| WHAT NEEDS TO BE DONE |
Every record below is to be restated word for word.

Object tracking records:
--------

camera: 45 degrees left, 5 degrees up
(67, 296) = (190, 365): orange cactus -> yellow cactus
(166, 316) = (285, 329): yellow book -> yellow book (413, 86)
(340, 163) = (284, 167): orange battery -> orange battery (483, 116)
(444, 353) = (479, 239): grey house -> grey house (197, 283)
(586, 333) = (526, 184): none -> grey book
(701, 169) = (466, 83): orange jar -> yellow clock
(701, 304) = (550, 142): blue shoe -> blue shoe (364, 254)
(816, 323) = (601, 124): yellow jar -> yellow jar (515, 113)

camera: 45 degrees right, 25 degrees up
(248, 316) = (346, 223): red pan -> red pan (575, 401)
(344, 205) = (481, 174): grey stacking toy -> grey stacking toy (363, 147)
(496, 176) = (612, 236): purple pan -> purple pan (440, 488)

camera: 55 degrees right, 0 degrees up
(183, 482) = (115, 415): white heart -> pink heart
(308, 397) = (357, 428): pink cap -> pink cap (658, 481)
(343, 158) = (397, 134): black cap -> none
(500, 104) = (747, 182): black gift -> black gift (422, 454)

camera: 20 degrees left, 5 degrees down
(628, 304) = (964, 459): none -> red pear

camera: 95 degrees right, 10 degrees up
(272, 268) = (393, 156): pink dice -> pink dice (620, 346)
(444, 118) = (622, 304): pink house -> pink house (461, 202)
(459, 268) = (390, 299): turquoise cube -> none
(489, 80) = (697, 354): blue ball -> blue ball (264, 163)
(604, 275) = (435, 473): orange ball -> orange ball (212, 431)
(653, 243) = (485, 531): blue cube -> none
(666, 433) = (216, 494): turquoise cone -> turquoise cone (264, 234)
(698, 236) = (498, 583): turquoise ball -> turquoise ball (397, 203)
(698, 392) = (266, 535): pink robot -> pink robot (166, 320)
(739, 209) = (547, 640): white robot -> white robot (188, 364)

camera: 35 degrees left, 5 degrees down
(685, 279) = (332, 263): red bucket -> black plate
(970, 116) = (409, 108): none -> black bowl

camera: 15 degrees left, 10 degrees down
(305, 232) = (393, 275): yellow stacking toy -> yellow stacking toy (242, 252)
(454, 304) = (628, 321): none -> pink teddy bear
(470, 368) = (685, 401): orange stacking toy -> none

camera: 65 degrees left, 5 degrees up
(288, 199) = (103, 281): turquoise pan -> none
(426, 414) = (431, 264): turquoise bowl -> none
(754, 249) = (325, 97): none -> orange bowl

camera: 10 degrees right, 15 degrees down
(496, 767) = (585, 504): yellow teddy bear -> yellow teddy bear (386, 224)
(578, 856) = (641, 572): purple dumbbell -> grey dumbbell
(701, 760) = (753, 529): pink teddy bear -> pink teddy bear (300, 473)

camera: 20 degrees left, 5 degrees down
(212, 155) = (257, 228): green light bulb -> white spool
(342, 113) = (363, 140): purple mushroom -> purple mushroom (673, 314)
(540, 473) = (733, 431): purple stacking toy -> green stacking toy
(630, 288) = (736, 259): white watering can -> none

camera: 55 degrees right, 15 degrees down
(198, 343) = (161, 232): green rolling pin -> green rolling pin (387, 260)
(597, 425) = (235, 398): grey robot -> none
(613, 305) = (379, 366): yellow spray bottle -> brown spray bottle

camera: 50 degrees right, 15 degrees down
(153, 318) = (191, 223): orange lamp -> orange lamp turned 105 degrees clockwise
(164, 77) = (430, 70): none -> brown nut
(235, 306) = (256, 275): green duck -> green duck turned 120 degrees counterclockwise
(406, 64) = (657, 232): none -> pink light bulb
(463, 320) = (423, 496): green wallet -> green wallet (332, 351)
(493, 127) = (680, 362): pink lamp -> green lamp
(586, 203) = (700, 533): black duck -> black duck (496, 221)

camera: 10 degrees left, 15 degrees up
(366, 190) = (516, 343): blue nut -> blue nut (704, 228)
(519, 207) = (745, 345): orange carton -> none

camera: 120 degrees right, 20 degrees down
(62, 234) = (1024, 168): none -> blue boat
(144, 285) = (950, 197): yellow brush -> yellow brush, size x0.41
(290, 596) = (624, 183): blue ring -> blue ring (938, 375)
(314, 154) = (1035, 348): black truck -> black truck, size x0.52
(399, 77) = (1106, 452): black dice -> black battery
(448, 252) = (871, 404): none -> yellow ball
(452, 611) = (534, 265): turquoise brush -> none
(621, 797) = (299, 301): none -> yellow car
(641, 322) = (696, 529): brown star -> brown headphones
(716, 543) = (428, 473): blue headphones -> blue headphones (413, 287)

--------

| ANSWER SECTION |
camera: 45 degrees left, 5 degrees up
(67, 296) = (190, 365): orange cactus -> yellow cactus
(166, 316) = (285, 329): yellow book -> yellow book (413, 86)
(340, 163) = (284, 167): orange battery -> orange battery (483, 116)
(444, 353) = (479, 239): grey house -> grey house (197, 283)
(586, 333) = (526, 184): none -> grey book
(701, 169) = (466, 83): orange jar -> yellow clock
(701, 304) = (550, 142): blue shoe -> blue shoe (364, 254)
(816, 323) = (601, 124): yellow jar -> yellow jar (515, 113)

camera: 45 degrees right, 25 degrees up
(248, 316) = (346, 223): red pan -> red pan (575, 401)
(344, 205) = (481, 174): grey stacking toy -> grey stacking toy (363, 147)
(496, 176) = (612, 236): purple pan -> purple pan (440, 488)

camera: 55 degrees right, 0 degrees up
(183, 482) = (115, 415): white heart -> pink heart
(308, 397) = (357, 428): pink cap -> pink cap (658, 481)
(343, 158) = (397, 134): black cap -> none
(500, 104) = (747, 182): black gift -> black gift (422, 454)

camera: 20 degrees left, 5 degrees down
(628, 304) = (964, 459): none -> red pear

camera: 95 degrees right, 10 degrees up
(272, 268) = (393, 156): pink dice -> pink dice (620, 346)
(444, 118) = (622, 304): pink house -> pink house (461, 202)
(459, 268) = (390, 299): turquoise cube -> none
(489, 80) = (697, 354): blue ball -> blue ball (264, 163)
(604, 275) = (435, 473): orange ball -> orange ball (212, 431)
(653, 243) = (485, 531): blue cube -> none
(666, 433) = (216, 494): turquoise cone -> turquoise cone (264, 234)
(698, 236) = (498, 583): turquoise ball -> turquoise ball (397, 203)
(698, 392) = (266, 535): pink robot -> pink robot (166, 320)
(739, 209) = (547, 640): white robot -> white robot (188, 364)

camera: 35 degrees left, 5 degrees down
(685, 279) = (332, 263): red bucket -> black plate
(970, 116) = (409, 108): none -> black bowl

camera: 15 degrees left, 10 degrees down
(305, 232) = (393, 275): yellow stacking toy -> yellow stacking toy (242, 252)
(454, 304) = (628, 321): none -> pink teddy bear
(470, 368) = (685, 401): orange stacking toy -> none

camera: 65 degrees left, 5 degrees up
(288, 199) = (103, 281): turquoise pan -> none
(426, 414) = (431, 264): turquoise bowl -> none
(754, 249) = (325, 97): none -> orange bowl

camera: 10 degrees right, 15 degrees down
(496, 767) = (585, 504): yellow teddy bear -> yellow teddy bear (386, 224)
(578, 856) = (641, 572): purple dumbbell -> grey dumbbell
(701, 760) = (753, 529): pink teddy bear -> pink teddy bear (300, 473)

camera: 20 degrees left, 5 degrees down
(212, 155) = (257, 228): green light bulb -> white spool
(342, 113) = (363, 140): purple mushroom -> purple mushroom (673, 314)
(540, 473) = (733, 431): purple stacking toy -> green stacking toy
(630, 288) = (736, 259): white watering can -> none

camera: 55 degrees right, 15 degrees down
(198, 343) = (161, 232): green rolling pin -> green rolling pin (387, 260)
(597, 425) = (235, 398): grey robot -> none
(613, 305) = (379, 366): yellow spray bottle -> brown spray bottle

camera: 50 degrees right, 15 degrees down
(153, 318) = (191, 223): orange lamp -> orange lamp turned 105 degrees clockwise
(164, 77) = (430, 70): none -> brown nut
(235, 306) = (256, 275): green duck -> green duck turned 120 degrees counterclockwise
(406, 64) = (657, 232): none -> pink light bulb
(463, 320) = (423, 496): green wallet -> green wallet (332, 351)
(493, 127) = (680, 362): pink lamp -> green lamp
(586, 203) = (700, 533): black duck -> black duck (496, 221)

camera: 10 degrees left, 15 degrees up
(366, 190) = (516, 343): blue nut -> blue nut (704, 228)
(519, 207) = (745, 345): orange carton -> none

camera: 120 degrees right, 20 degrees down
(62, 234) = (1024, 168): none -> blue boat
(144, 285) = (950, 197): yellow brush -> yellow brush, size x0.41
(290, 596) = (624, 183): blue ring -> blue ring (938, 375)
(314, 154) = (1035, 348): black truck -> black truck, size x0.52
(399, 77) = (1106, 452): black dice -> black battery
(448, 252) = (871, 404): none -> yellow ball
(452, 611) = (534, 265): turquoise brush -> none
(621, 797) = (299, 301): none -> yellow car
(641, 322) = (696, 529): brown star -> brown headphones
(716, 543) = (428, 473): blue headphones -> blue headphones (413, 287)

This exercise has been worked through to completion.